What is needed — Scan the data. Collect each line that contains the word "plus".

Data in this exercise —
————————

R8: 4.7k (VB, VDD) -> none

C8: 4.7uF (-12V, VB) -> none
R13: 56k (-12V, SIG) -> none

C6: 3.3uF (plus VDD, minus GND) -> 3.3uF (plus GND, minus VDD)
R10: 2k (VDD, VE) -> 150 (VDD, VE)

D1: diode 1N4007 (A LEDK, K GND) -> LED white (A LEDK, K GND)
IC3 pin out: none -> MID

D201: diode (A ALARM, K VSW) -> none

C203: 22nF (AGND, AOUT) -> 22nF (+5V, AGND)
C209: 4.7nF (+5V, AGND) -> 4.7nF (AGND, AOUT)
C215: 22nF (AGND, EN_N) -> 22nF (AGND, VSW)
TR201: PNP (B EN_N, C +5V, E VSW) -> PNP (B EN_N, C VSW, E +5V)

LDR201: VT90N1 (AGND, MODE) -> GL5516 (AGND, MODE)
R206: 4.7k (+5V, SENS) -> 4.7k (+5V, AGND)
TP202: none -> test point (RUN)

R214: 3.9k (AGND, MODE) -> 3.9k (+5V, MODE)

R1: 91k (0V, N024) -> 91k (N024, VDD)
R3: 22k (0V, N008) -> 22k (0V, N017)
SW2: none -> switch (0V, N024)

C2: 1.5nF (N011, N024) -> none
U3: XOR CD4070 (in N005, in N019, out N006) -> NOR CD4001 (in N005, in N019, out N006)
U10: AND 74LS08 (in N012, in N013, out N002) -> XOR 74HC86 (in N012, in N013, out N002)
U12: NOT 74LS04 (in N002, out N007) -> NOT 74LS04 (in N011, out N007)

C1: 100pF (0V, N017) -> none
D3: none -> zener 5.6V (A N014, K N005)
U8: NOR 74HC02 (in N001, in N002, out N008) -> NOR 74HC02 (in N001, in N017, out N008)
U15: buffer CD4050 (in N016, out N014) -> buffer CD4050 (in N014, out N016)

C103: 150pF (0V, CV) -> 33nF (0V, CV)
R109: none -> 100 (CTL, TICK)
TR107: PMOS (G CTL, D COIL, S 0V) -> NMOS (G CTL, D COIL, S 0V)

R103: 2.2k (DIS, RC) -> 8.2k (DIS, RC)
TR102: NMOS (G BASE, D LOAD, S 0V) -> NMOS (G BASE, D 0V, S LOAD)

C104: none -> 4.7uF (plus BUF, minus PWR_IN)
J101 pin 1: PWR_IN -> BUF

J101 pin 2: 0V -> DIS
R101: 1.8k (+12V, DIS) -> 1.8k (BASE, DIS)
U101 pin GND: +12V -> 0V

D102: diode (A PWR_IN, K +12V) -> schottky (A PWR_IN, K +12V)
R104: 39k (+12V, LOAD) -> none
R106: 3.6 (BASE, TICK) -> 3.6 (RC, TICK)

————————

Written reply —
C6: 3.3uF (plus VDD, minus GND) -> 3.3uF (plus GND, minus VDD)
C104: none -> 4.7uF (plus BUF, minus PWR_IN)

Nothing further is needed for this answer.